*Records for this exercise:*
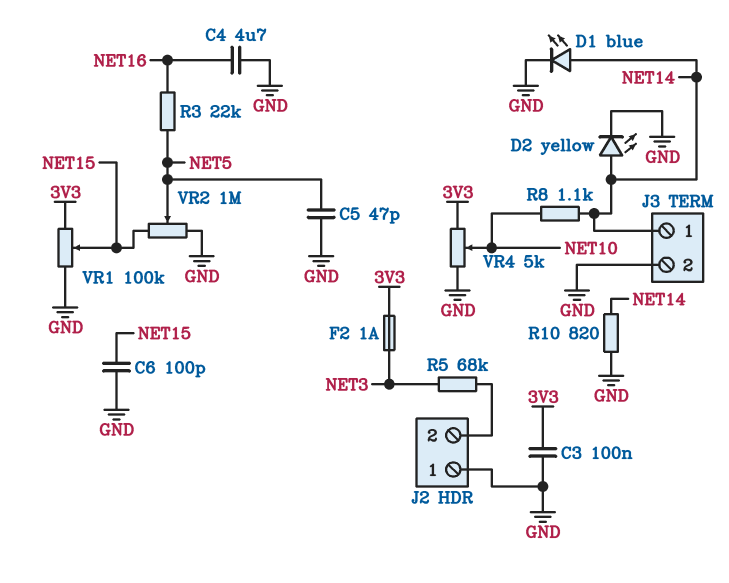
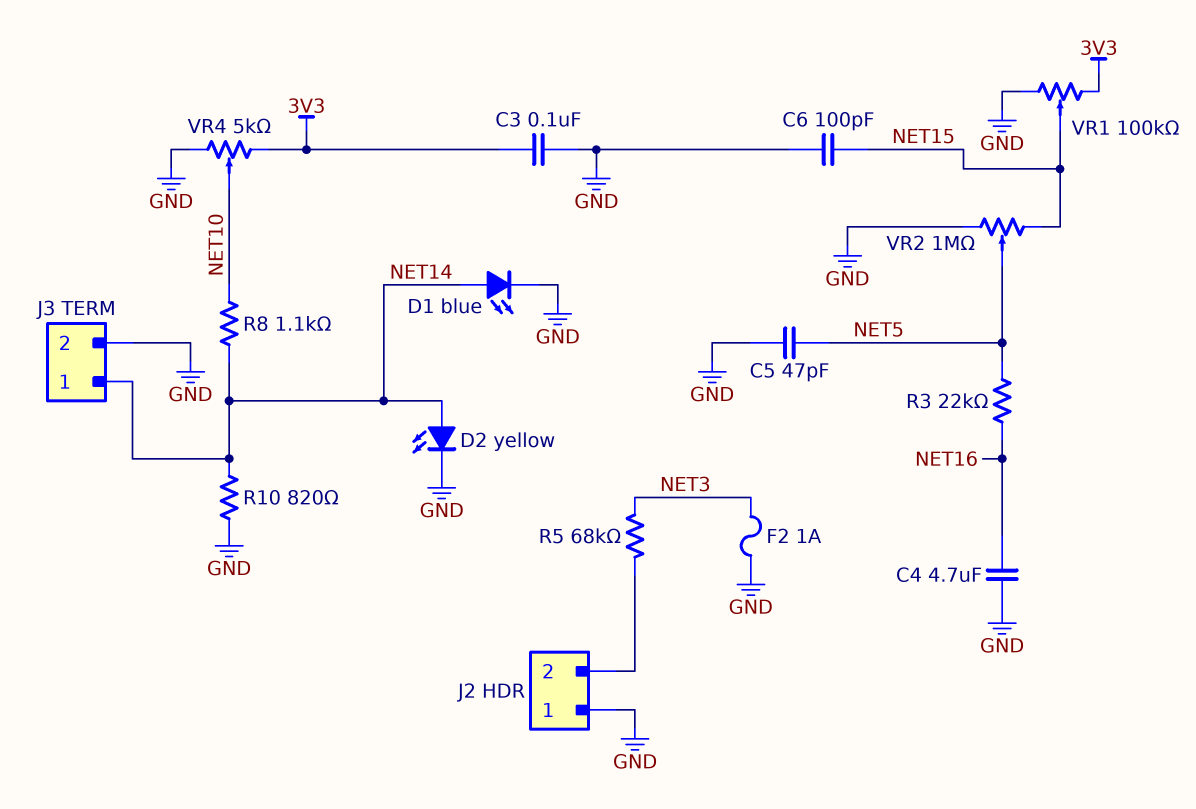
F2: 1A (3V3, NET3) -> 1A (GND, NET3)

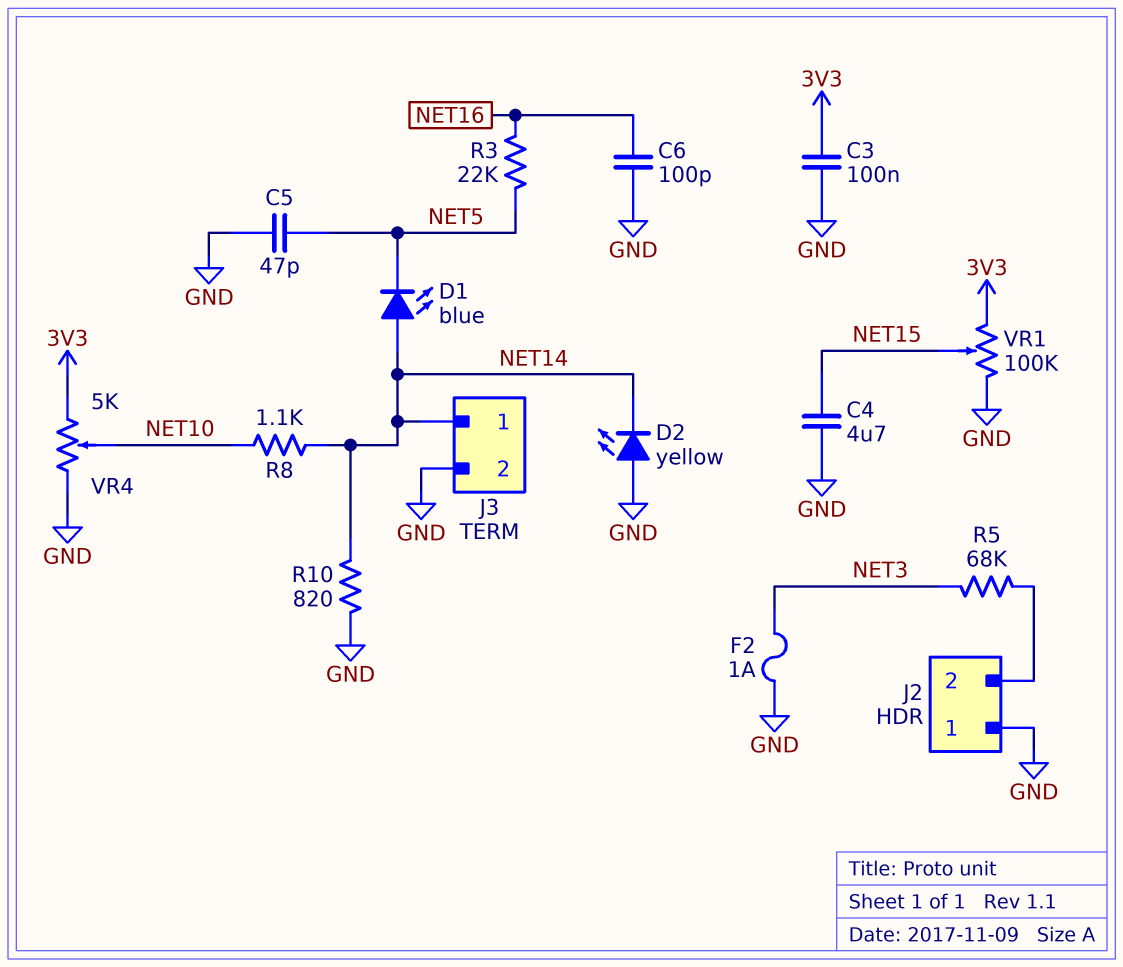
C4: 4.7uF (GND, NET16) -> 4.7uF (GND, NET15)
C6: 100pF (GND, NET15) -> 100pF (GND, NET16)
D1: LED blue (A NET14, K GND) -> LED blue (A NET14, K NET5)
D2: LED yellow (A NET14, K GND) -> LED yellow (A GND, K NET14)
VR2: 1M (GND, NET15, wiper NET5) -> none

*About this exercise:* Exactly the lines from the one holding "C4: 4.7uF (GND, NET16) -> 4.7uF (GND, NET15)" through the end of the data are to be repeated, with both ends included.

*Response below:*
C4: 4.7uF (GND, NET16) -> 4.7uF (GND, NET15)
C6: 100pF (GND, NET15) -> 100pF (GND, NET16)
D1: LED blue (A NET14, K GND) -> LED blue (A NET14, K NET5)
D2: LED yellow (A NET14, K GND) -> LED yellow (A GND, K NET14)
VR2: 1M (GND, NET15, wiper NET5) -> none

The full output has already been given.